— TASK DESCRIPTION —
The required result is the number of lines in this material containing the word "plus". Write that number and no other text.

— RECORDS TO PROCESS —
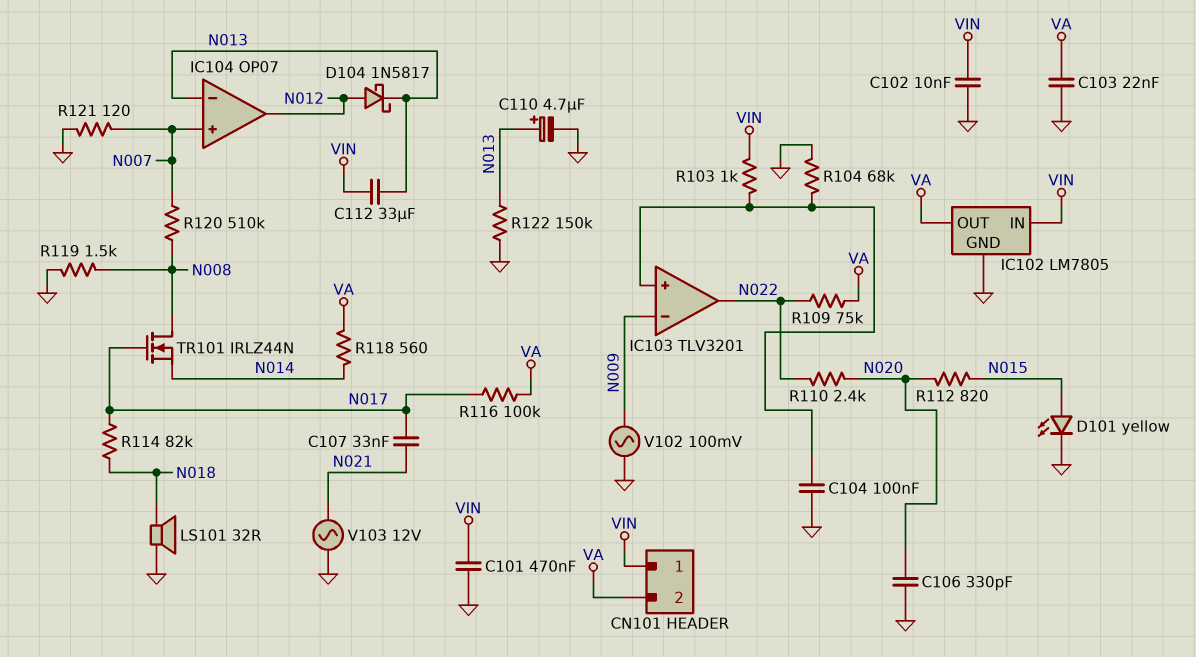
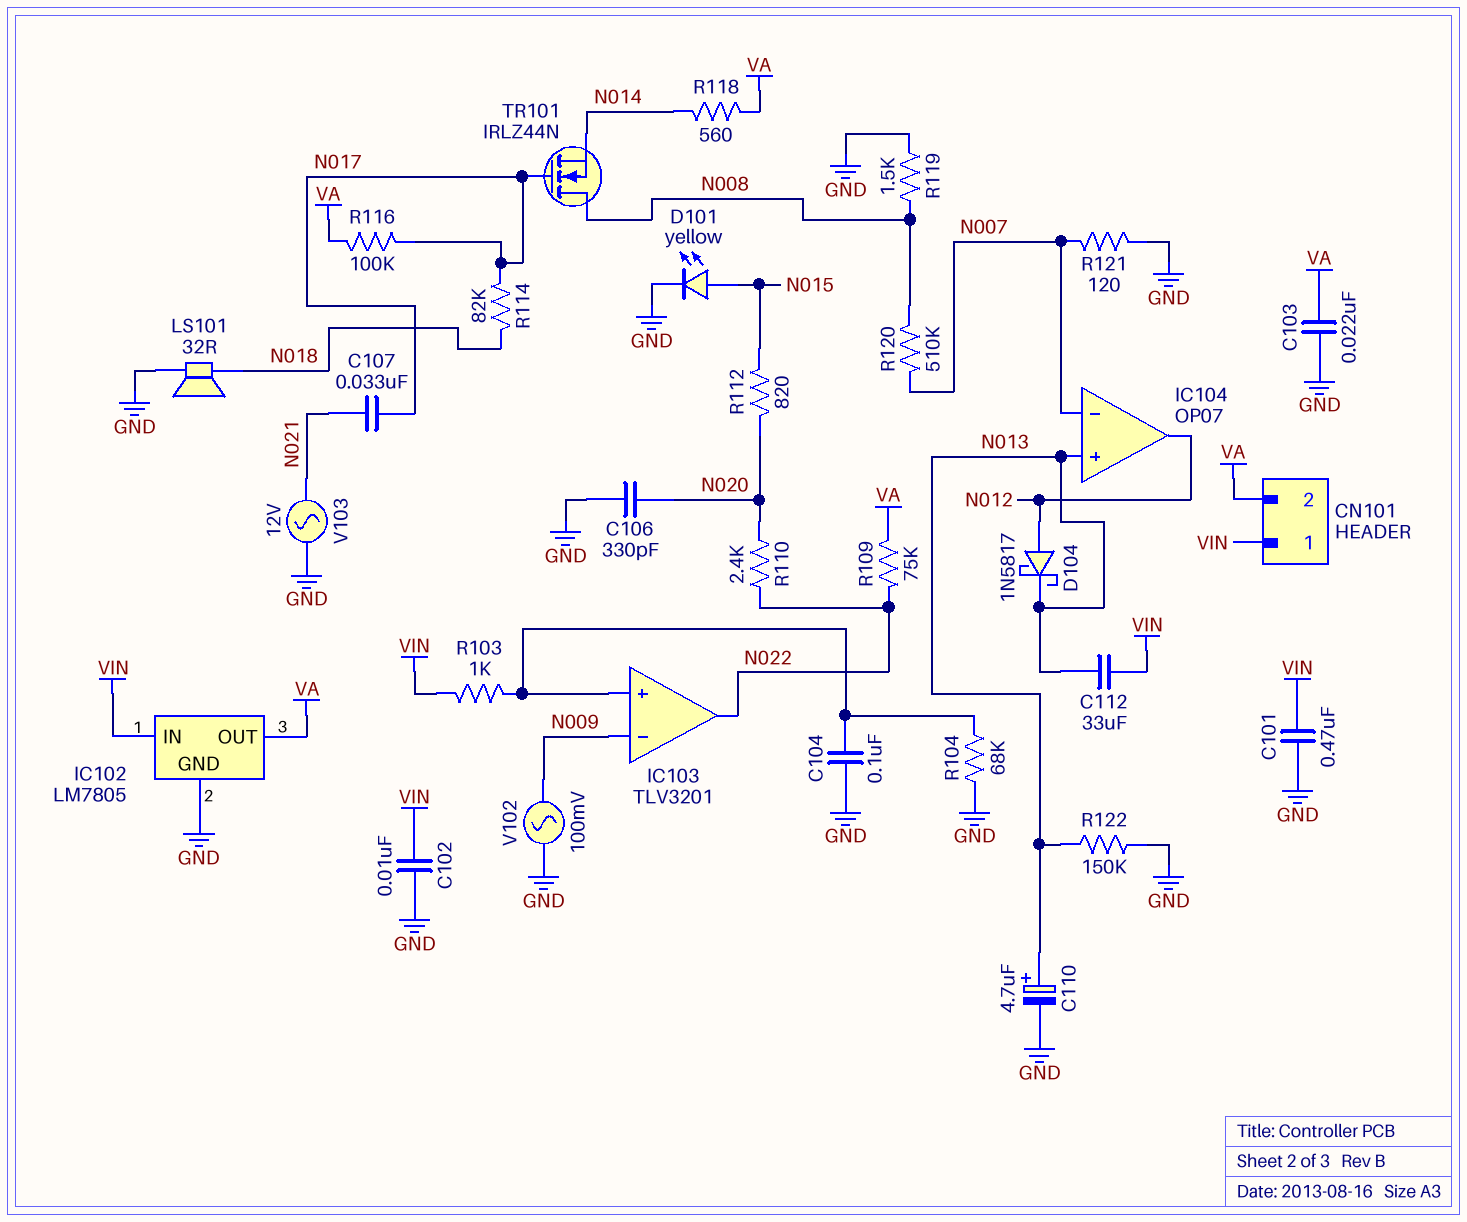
IC104 pin in+: N007 -> N013
IC104 pin in-: N013 -> N007

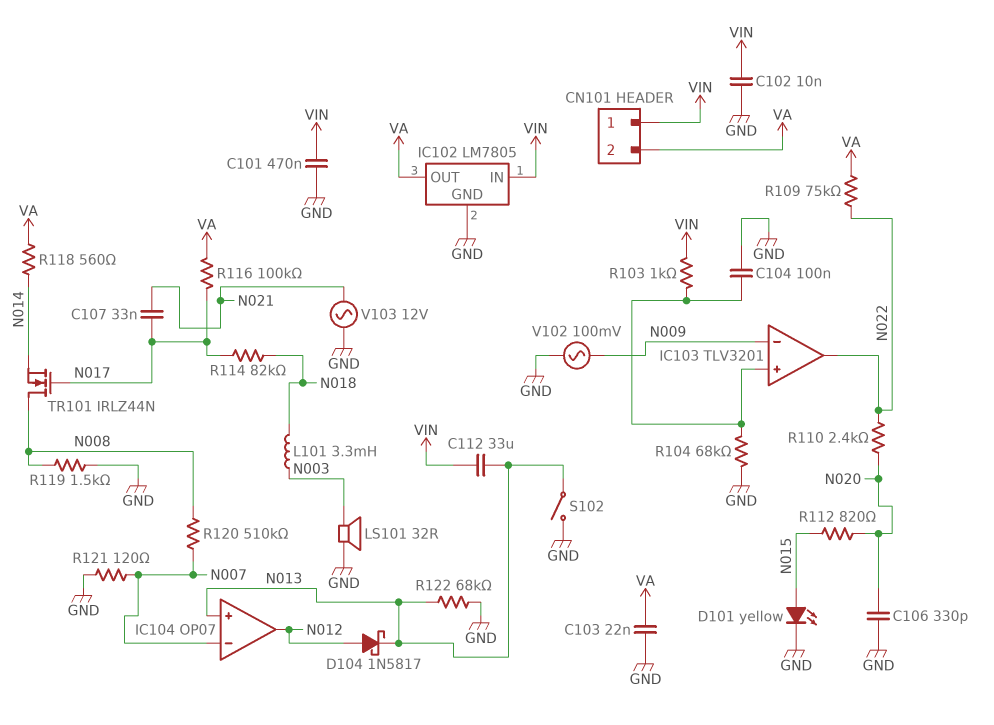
C110: 4.7uF (plus N013, minus GND) -> none
L101: none -> 3.3mH (N003, N018)
LS101: speaker 32R (GND, N018) -> speaker 32R (GND, N003)
R122: 150k (GND, N013) -> 68k (GND, N013)
S102: none -> switch (GND, N013)

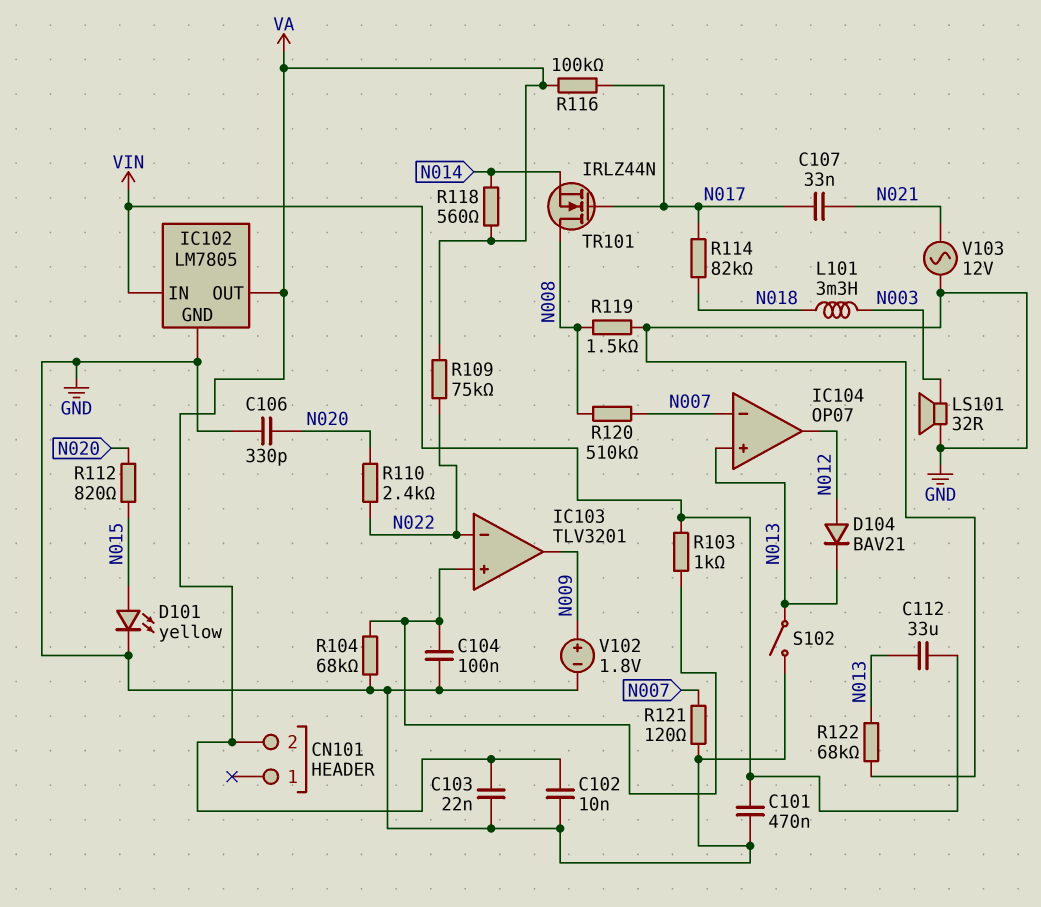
C102: 10nF (GND, VIN) -> 10nF (GND, VA)
CN101 pin 1: VIN -> none
D104: schottky 1N5817 (A N012, K N013) -> diode BAV21 (A N012, K N013)
IC103 pin in-: N009 -> N022
IC103 pin out: N022 -> N009
V102: AC 100mV (GND, N009) -> 1.8V (plus N009, minus GND)

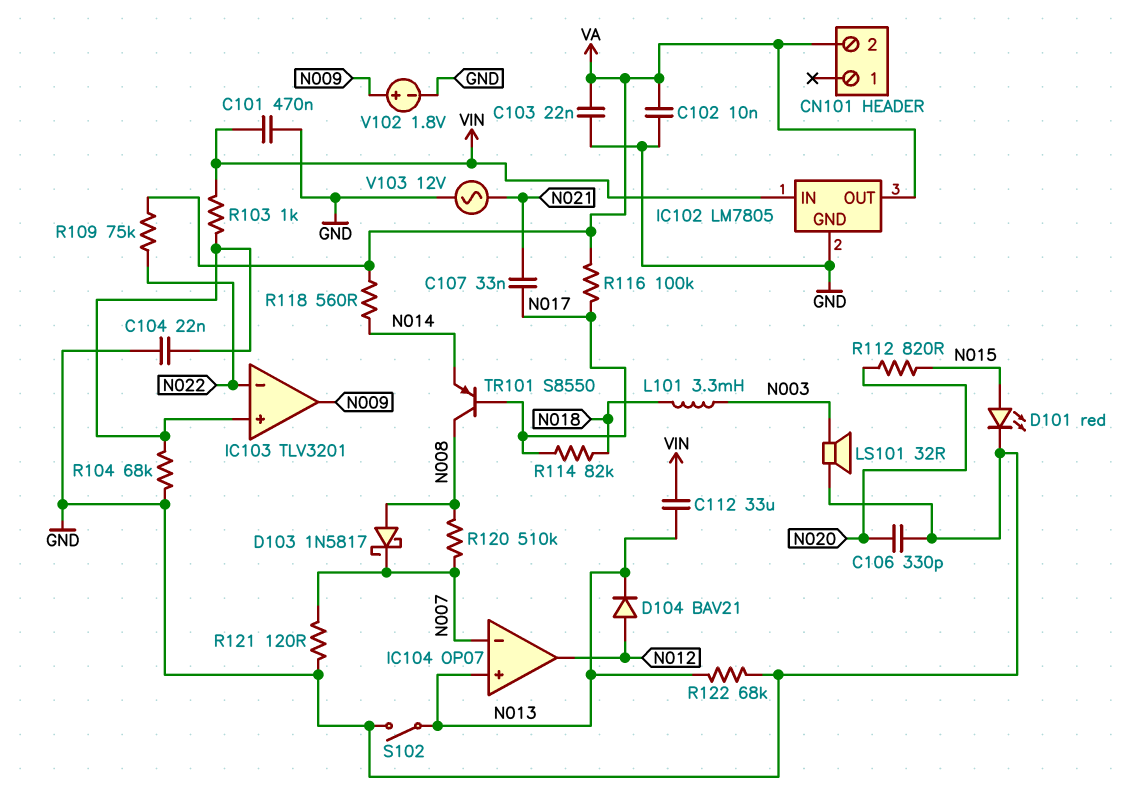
C104: 100nF (GND, IC103/in+) -> 22nF (GND, IC103/in+)
D101: LED yellow (A N015, K GND) -> LED red (A N015, K GND)
D103: none -> schottky 1N5817 (A N008, K N007)
R110: 2.4k (N020, N022) -> none
R119: 1.5k (GND, N008) -> none
TR101: NMOS IRLZ44N (G N017, D N008, S N014) -> PNP S8550 (B N017, C N008, E N014)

— SOLUTION —
2